Exercise prompt – Repeat each line of the data below exactly, but skip the pictures.

Content revision data
_ _ _ _ _

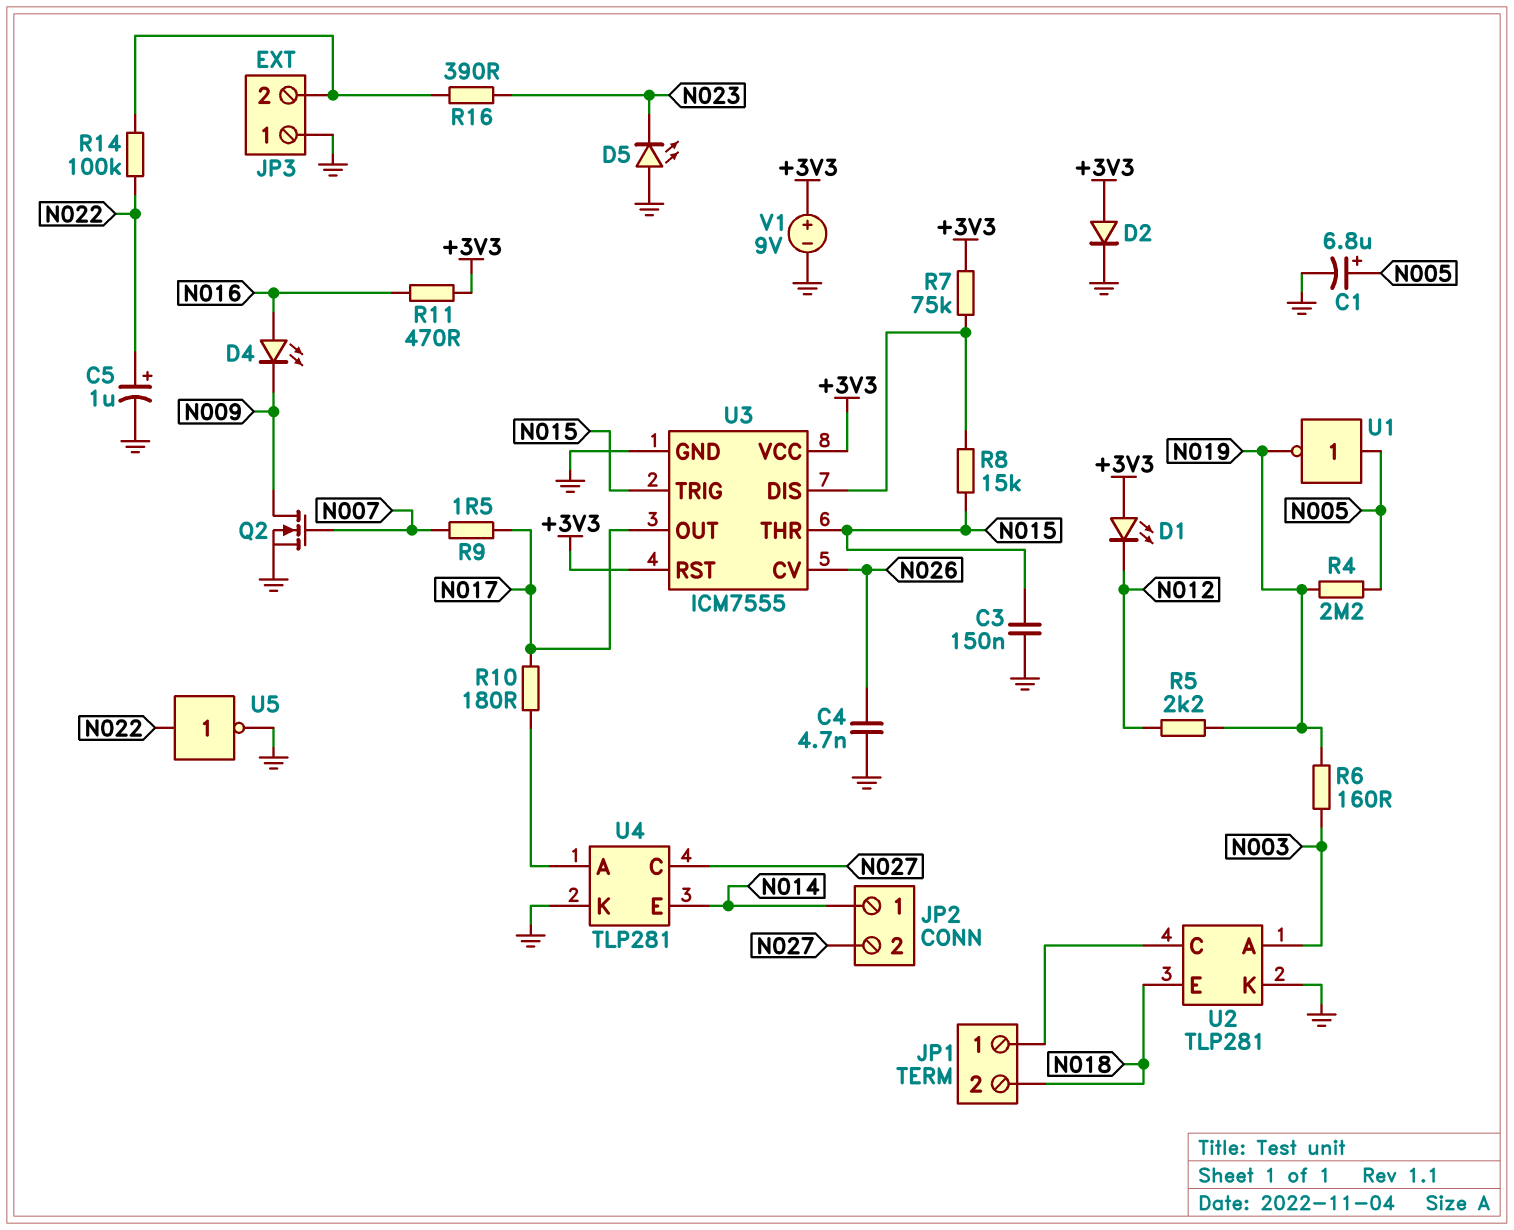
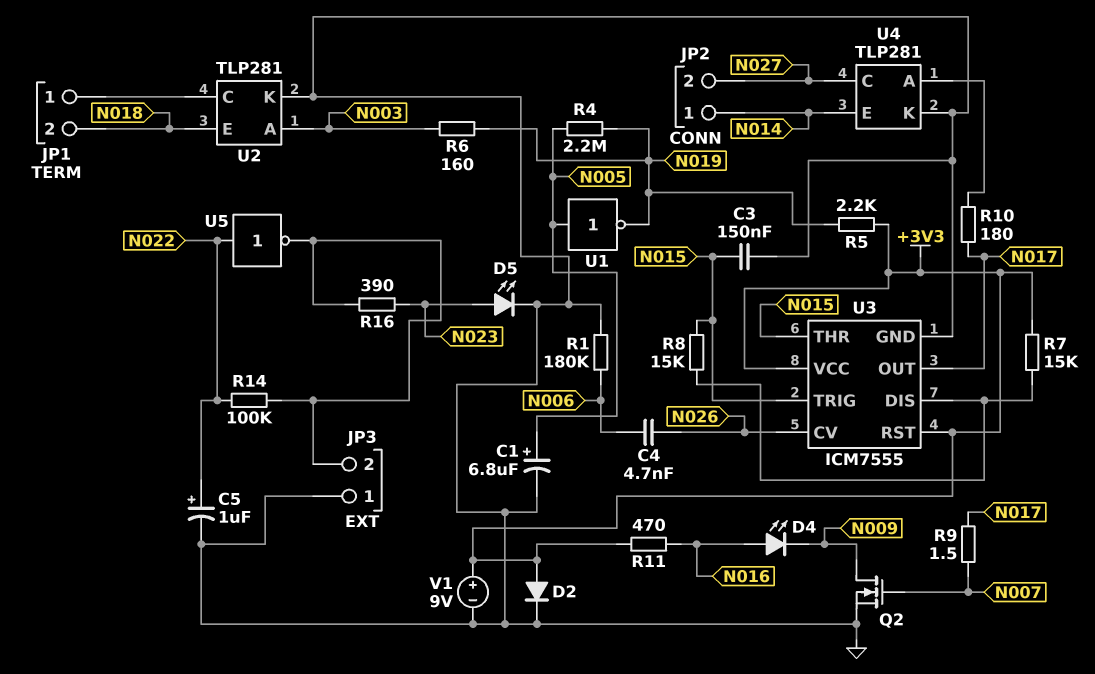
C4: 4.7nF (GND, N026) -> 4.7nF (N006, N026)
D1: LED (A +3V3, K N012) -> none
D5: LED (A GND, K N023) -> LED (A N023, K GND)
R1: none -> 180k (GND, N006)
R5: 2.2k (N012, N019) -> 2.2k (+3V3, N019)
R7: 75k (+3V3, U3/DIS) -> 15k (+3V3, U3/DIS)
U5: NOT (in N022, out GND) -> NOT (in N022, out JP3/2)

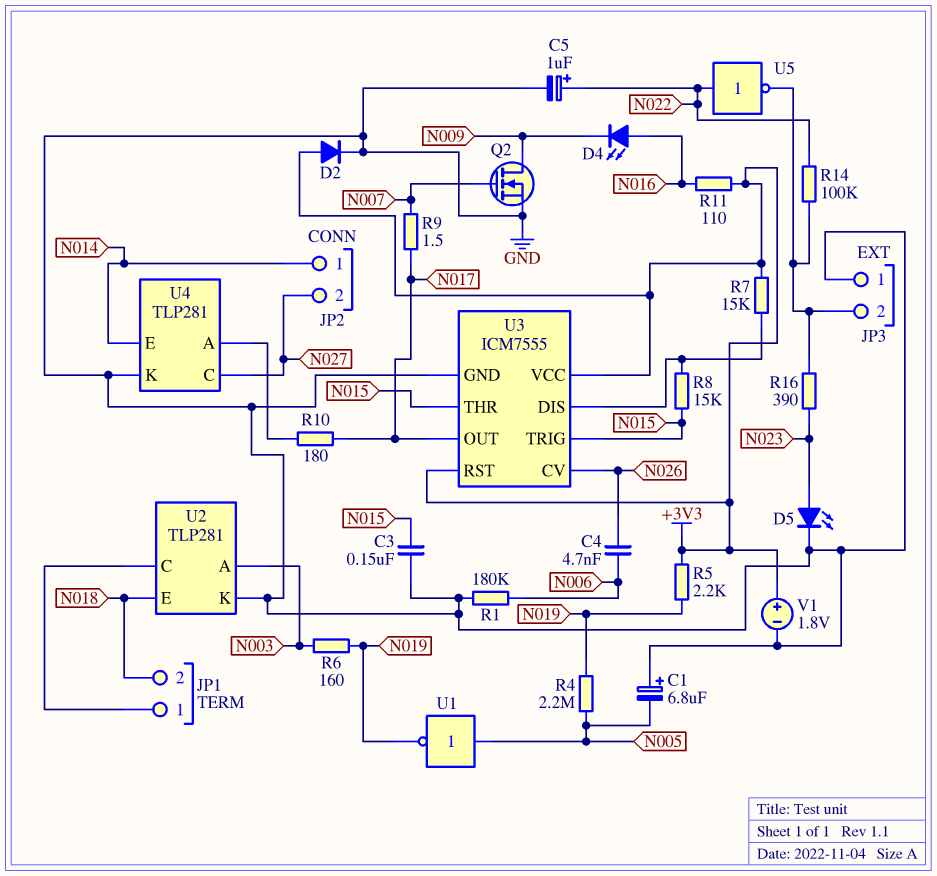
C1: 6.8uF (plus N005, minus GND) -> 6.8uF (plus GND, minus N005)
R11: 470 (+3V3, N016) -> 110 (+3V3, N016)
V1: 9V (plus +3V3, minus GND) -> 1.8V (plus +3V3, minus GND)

_ _ _ _ _

Response –
C4: 4.7nF (GND, N026) -> 4.7nF (N006, N026)
D1: LED (A +3V3, K N012) -> none
D5: LED (A GND, K N023) -> LED (A N023, K GND)
R1: none -> 180k (GND, N006)
R5: 2.2k (N012, N019) -> 2.2k (+3V3, N019)
R7: 75k (+3V3, U3/DIS) -> 15k (+3V3, U3/DIS)
U5: NOT (in N022, out GND) -> NOT (in N022, out JP3/2)

C1: 6.8uF (plus N005, minus GND) -> 6.8uF (plus GND, minus N005)
R11: 470 (+3V3, N016) -> 110 (+3V3, N016)
V1: 9V (plus +3V3, minus GND) -> 1.8V (plus +3V3, minus GND)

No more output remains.